## Goal of the exercise
Beginning at the line that contains "none -> grey truck [162,403,214,493]", output each line exactly through the end of the records, and drop any pictures.

## Material provided
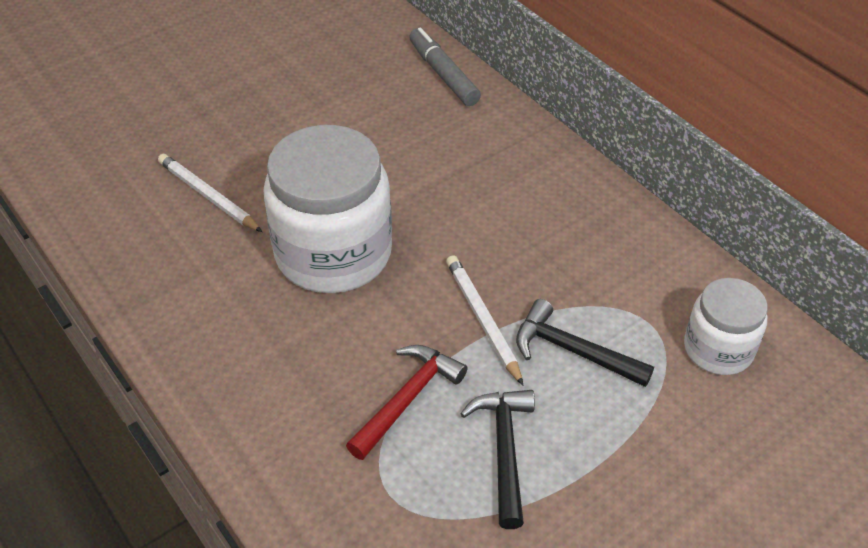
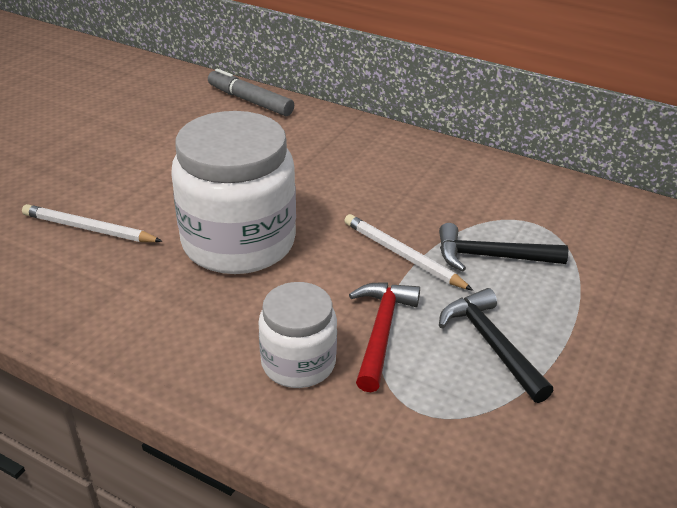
camera: 25 degrees left, 10 degrees down
white jar [684,278,768,375] -> white jar moved to [258,282,337,388]

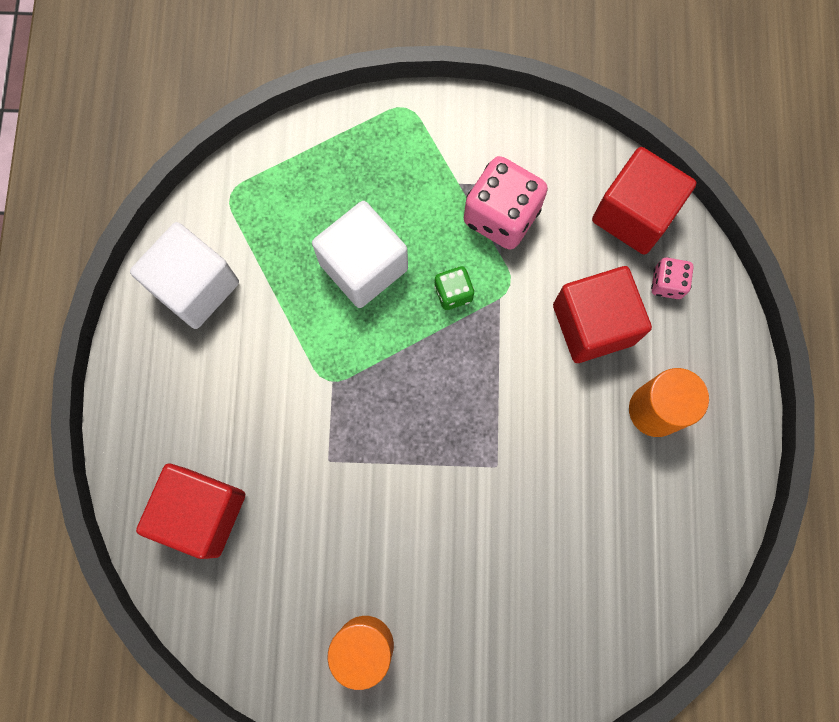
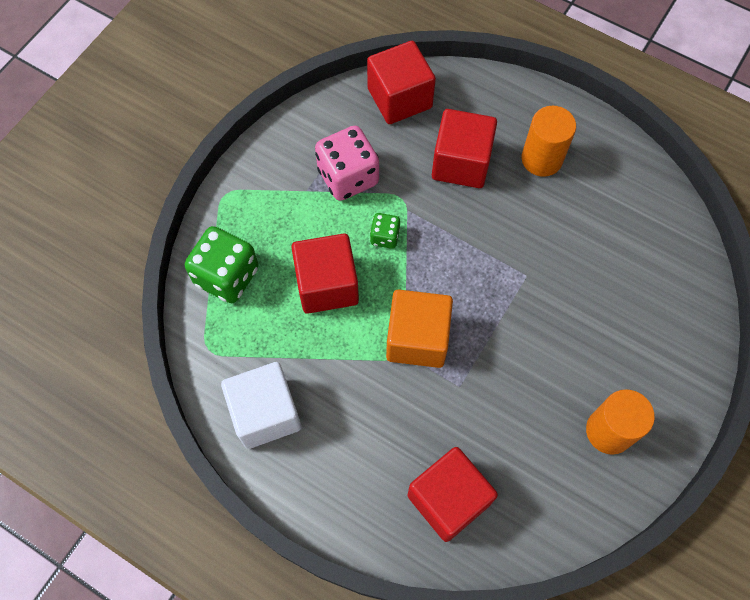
camera: 60 degrees left, 10 degrees down
white cube [312,201,408,308] -> red cube [291,233,359,314]
pink dice [651,258,693,299] -> none
none -> green dice [185,226,258,303]
none -> orange cube [386,289,453,368]

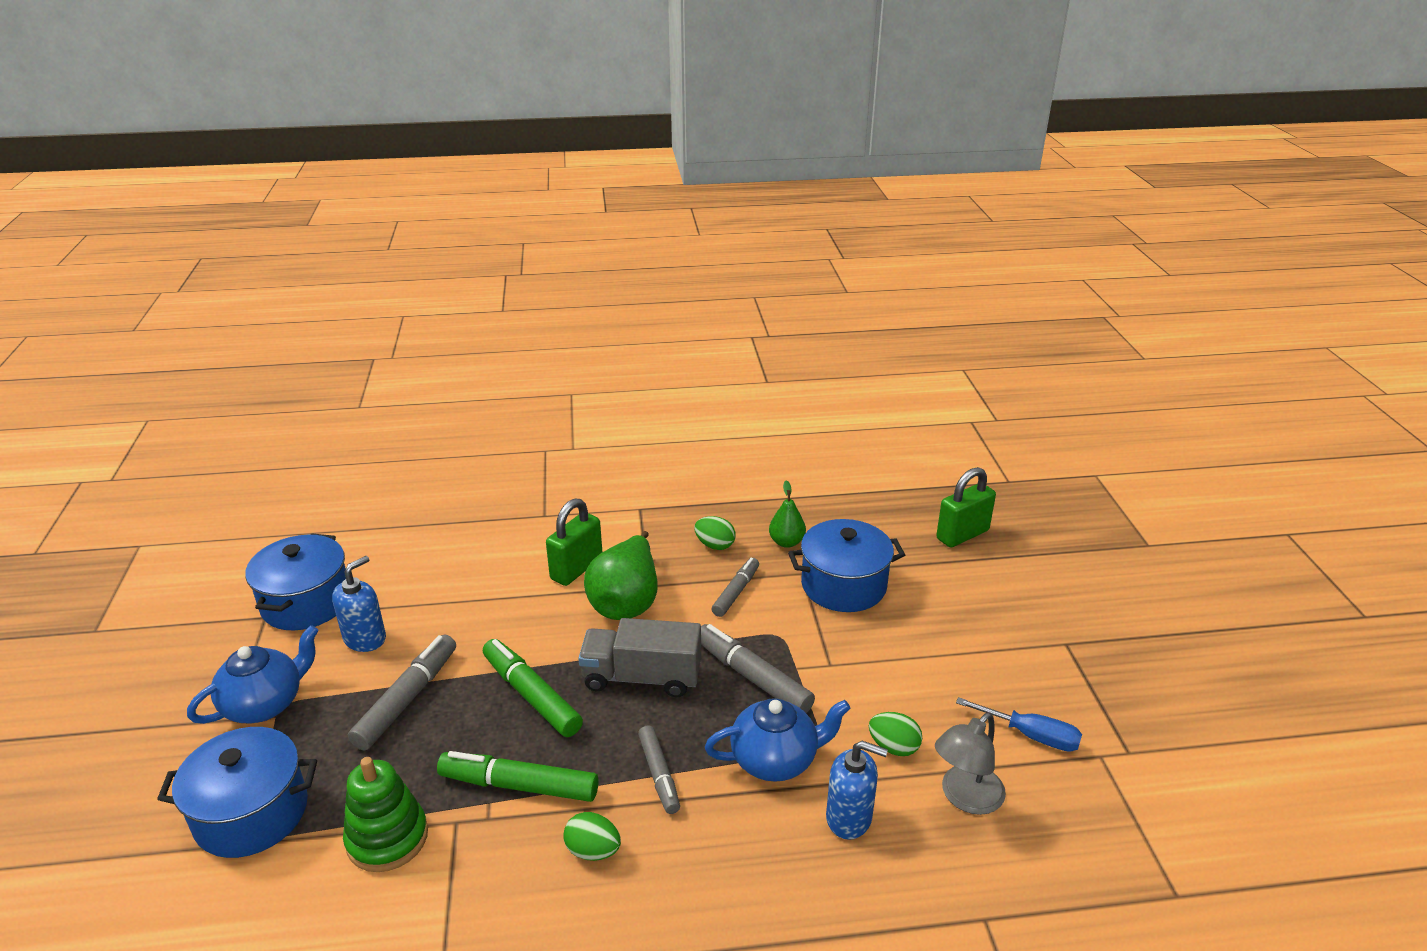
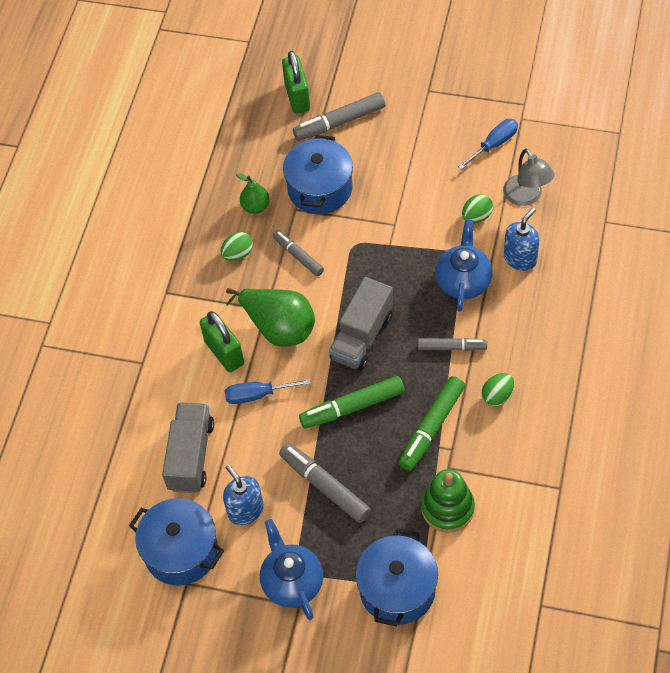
camera: 65 degrees left, 25 degrees up
grey marker [701,624,815,713] -> grey marker moved to [293,92,385,141]
none -> grey truck [162,403,214,493]
none -> blue screwdriver [225,379,311,404]

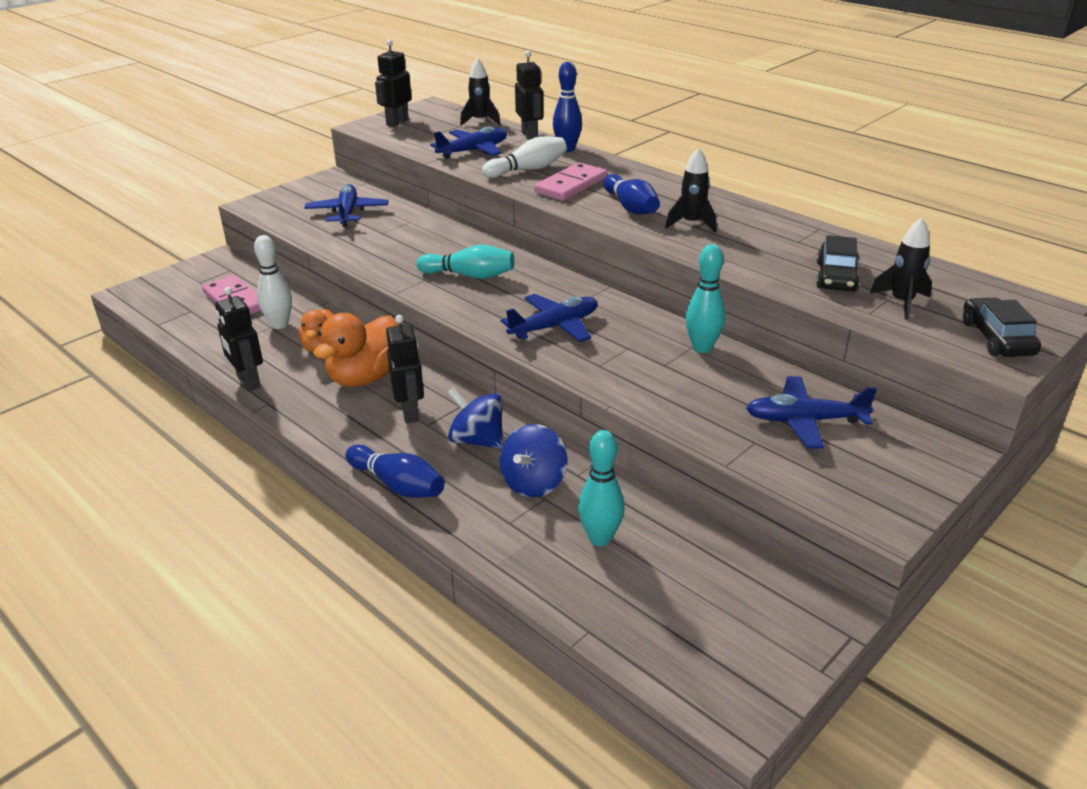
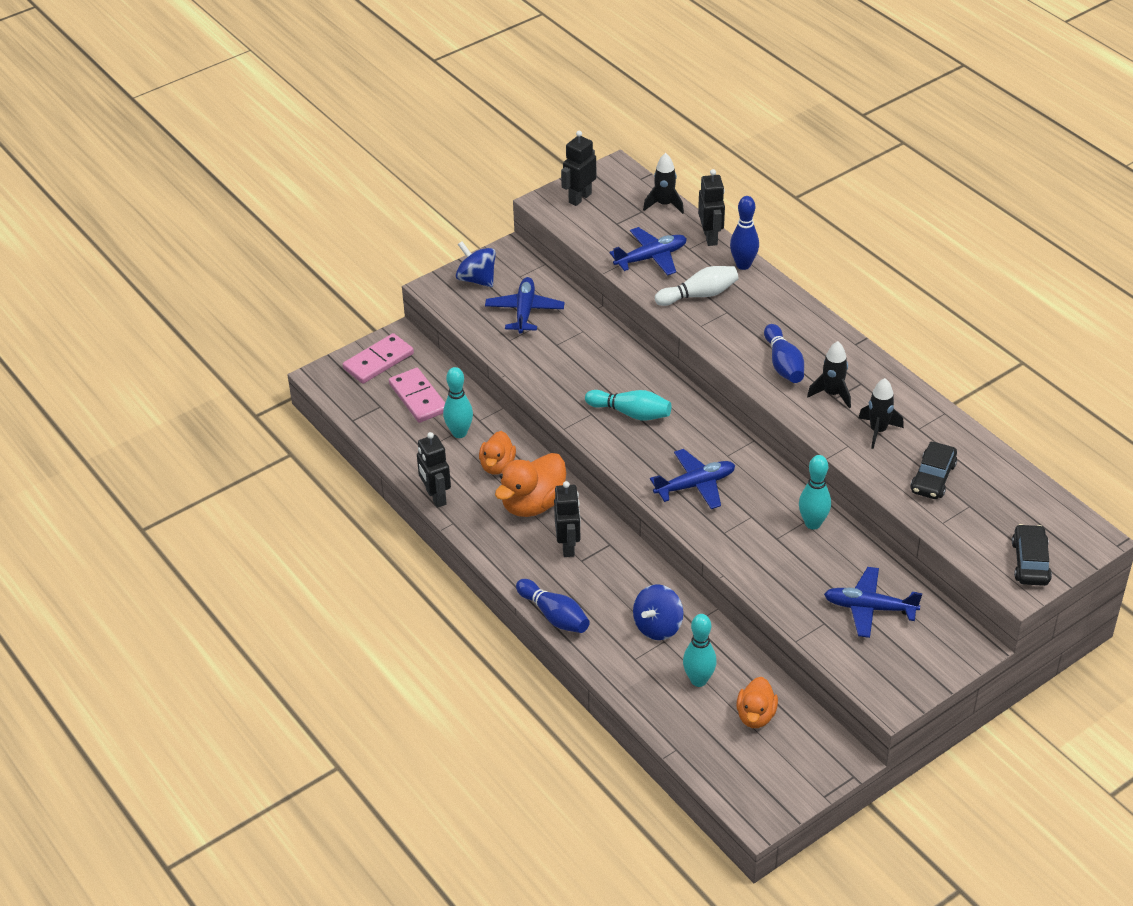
camera: 10 degrees right, 10 degrees up
white bowling pin [254,235,292,329] -> turquoise bowling pin [443,367,473,438]
blue spinning top [447,387,503,449] -> blue spinning top moved to [456,241,496,287]
pink domino [534,162,607,201] -> pink domino moved to [343,333,414,384]
black rocket [870,217,932,320] -> black rocket moved to [859,378,904,449]
none -> orange duck [736,677,778,728]

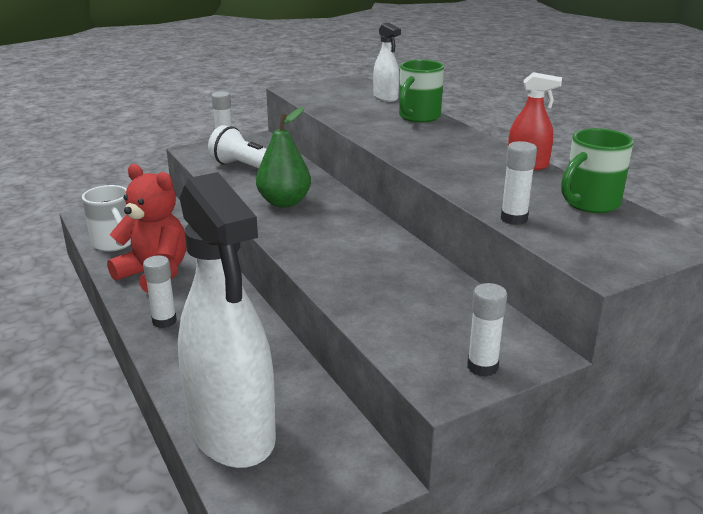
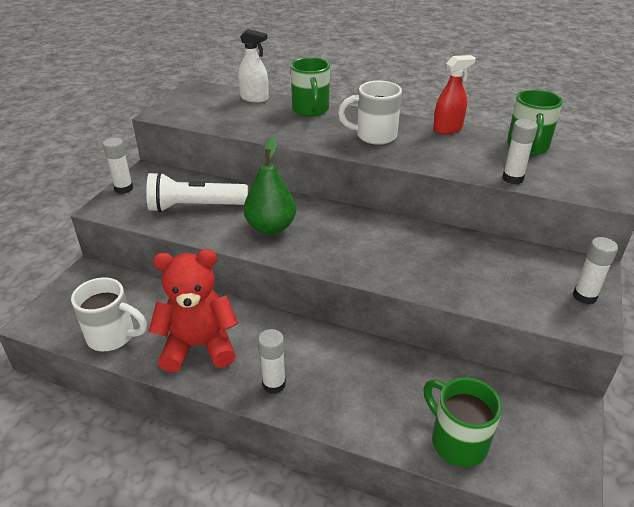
camera: 40 degrees left, 10 degrees up
white spray bottle [178,172,276,468] -> green mug [424,377,502,467]
none -> white mug [338,81,402,145]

## Answer for the task
none -> grey truck [162,403,214,493]
none -> blue screwdriver [225,379,311,404]

camera: 10 degrees right, 10 degrees up
white bowling pin [254,235,292,329] -> turquoise bowling pin [443,367,473,438]
blue spinning top [447,387,503,449] -> blue spinning top moved to [456,241,496,287]
pink domino [534,162,607,201] -> pink domino moved to [343,333,414,384]
black rocket [870,217,932,320] -> black rocket moved to [859,378,904,449]
none -> orange duck [736,677,778,728]

camera: 40 degrees left, 10 degrees up
white spray bottle [178,172,276,468] -> green mug [424,377,502,467]
none -> white mug [338,81,402,145]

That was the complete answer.